Task
Give back each line of the data exactly as it reads, minus the pictures.

Source information

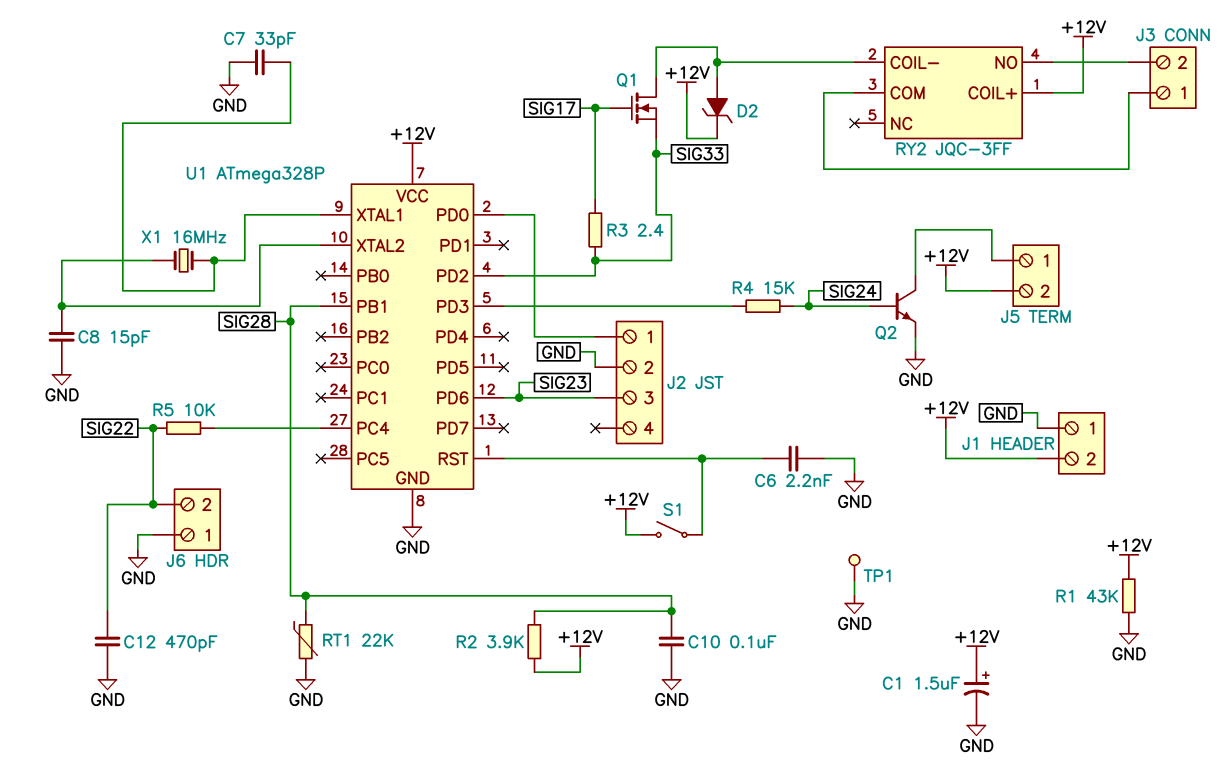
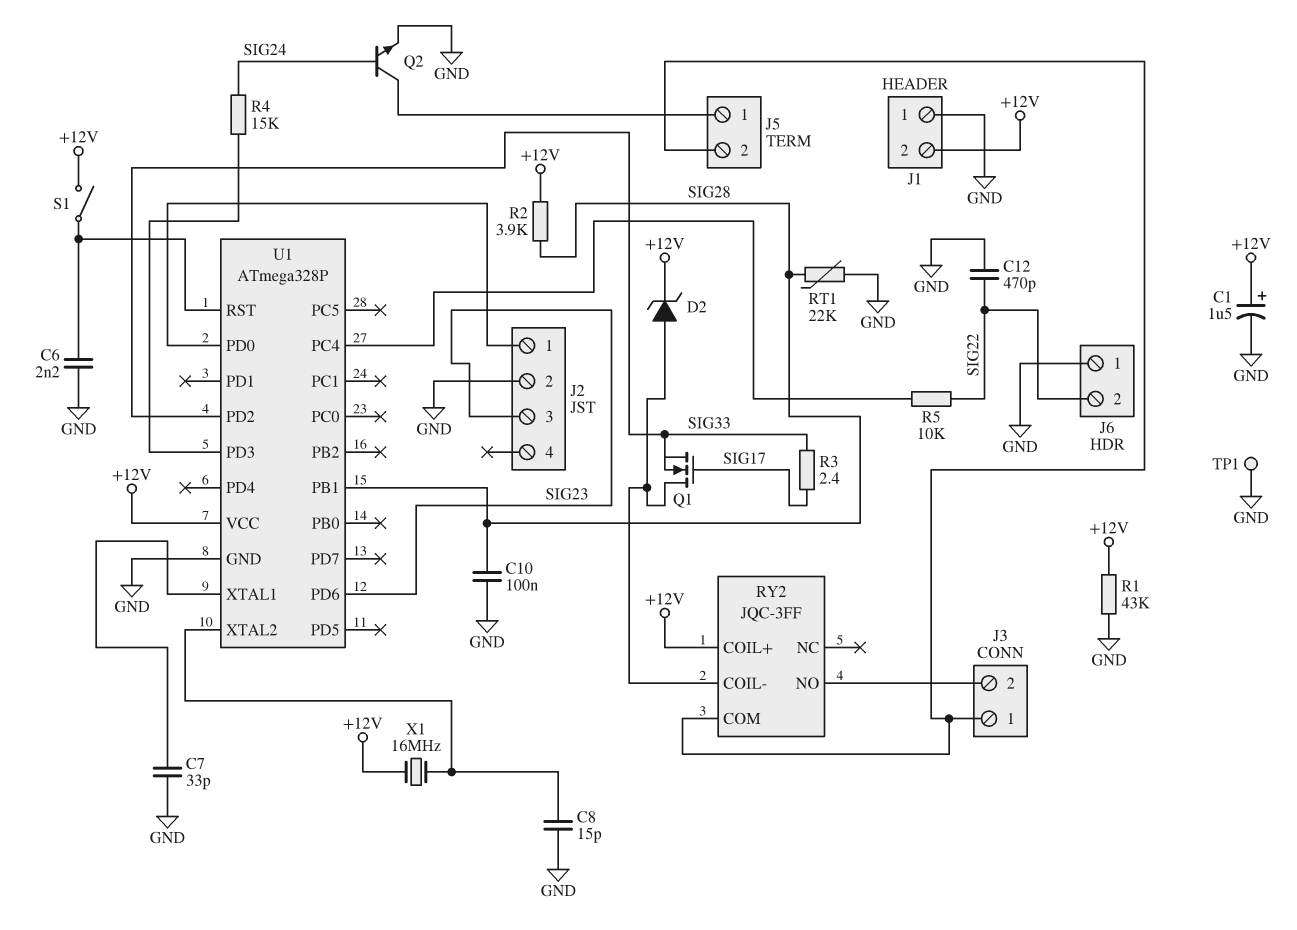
J5 pin 2: +12V -> J3/1
X1: 16MHz (U1/XTAL1, U1/XTAL2) -> 16MHz (+12V, U1/XTAL2)

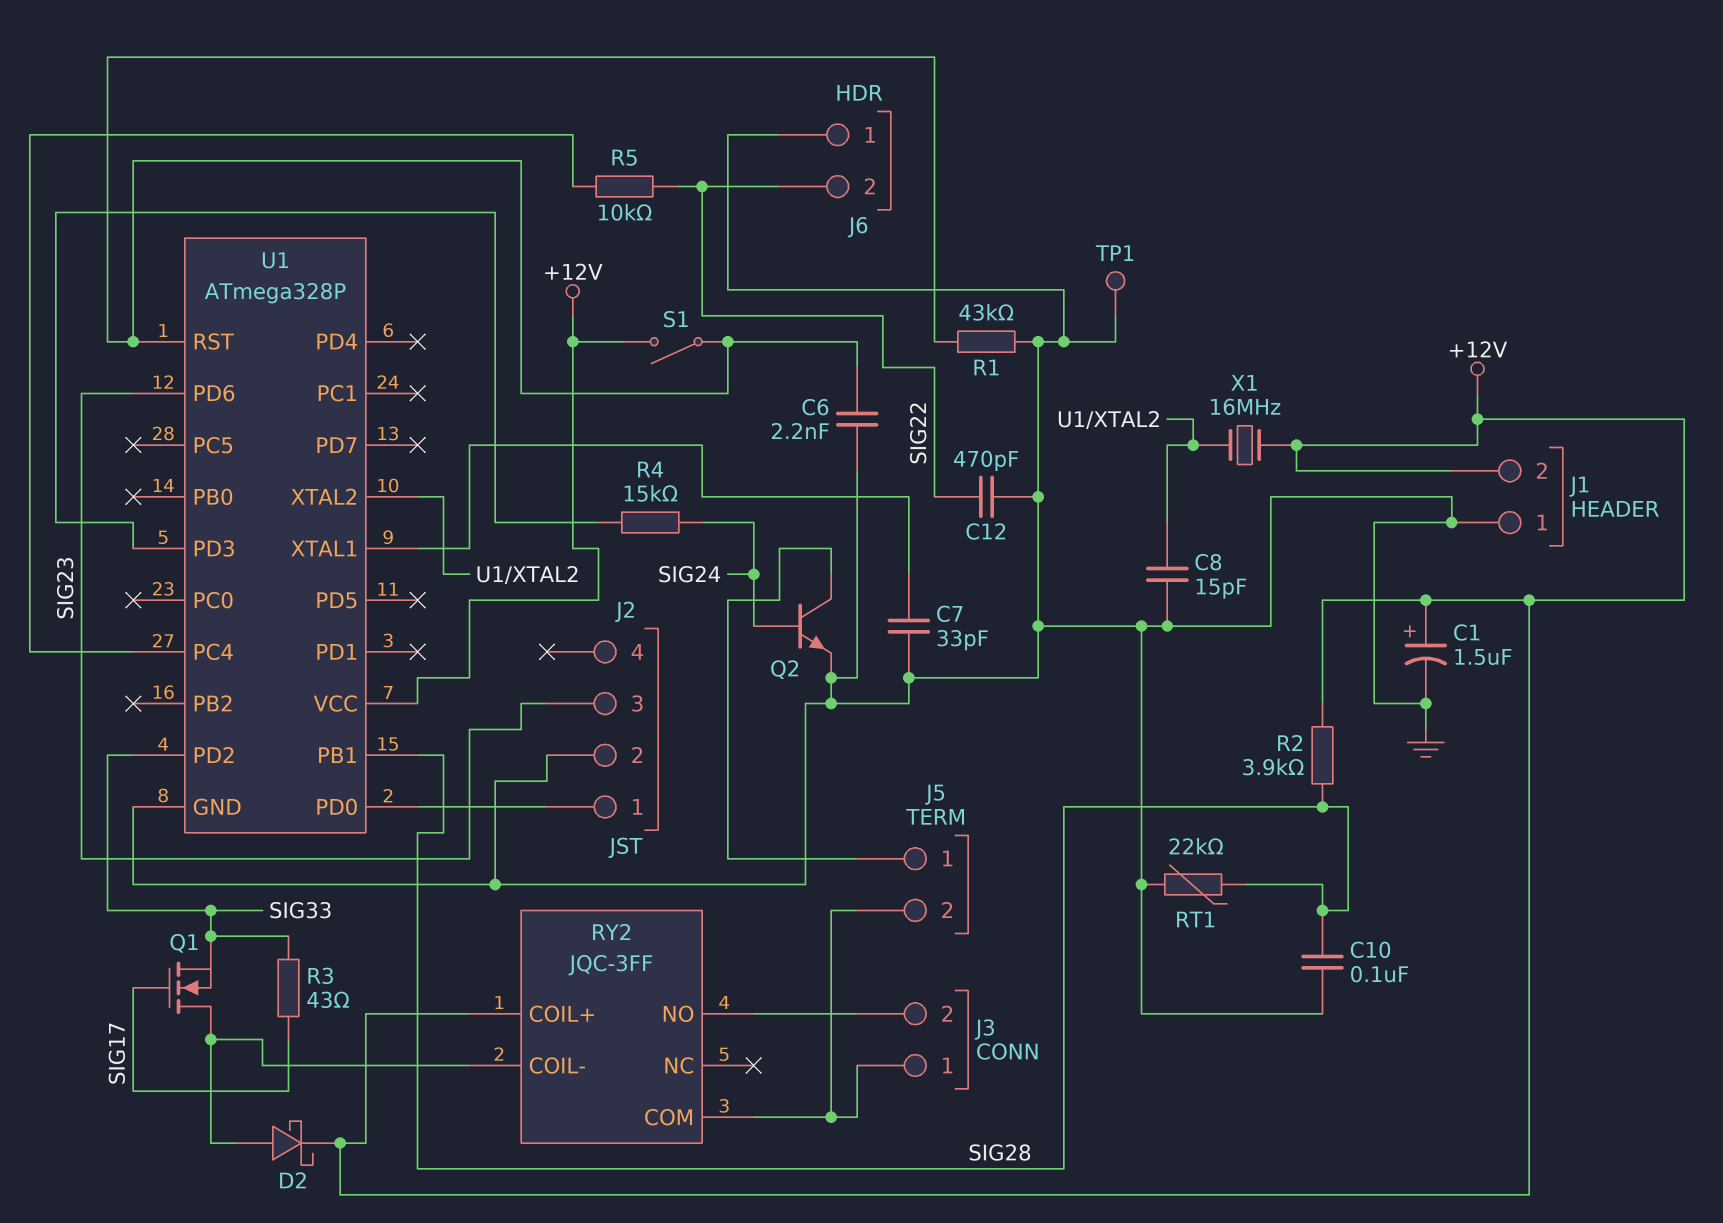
D2: zener (A RY2/COIL-, K +12V) -> schottky (A RY2/COIL-, K +12V)
R1: 43k (+12V, GND) -> 43k (GND, U1/RST)
R3: 2.4 (SIG17, SIG33) -> 43 (SIG17, SIG33)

Task result
J5 pin 2: +12V -> J3/1
X1: 16MHz (U1/XTAL1, U1/XTAL2) -> 16MHz (+12V, U1/XTAL2)

D2: zener (A RY2/COIL-, K +12V) -> schottky (A RY2/COIL-, K +12V)
R1: 43k (+12V, GND) -> 43k (GND, U1/RST)
R3: 2.4 (SIG17, SIG33) -> 43 (SIG17, SIG33)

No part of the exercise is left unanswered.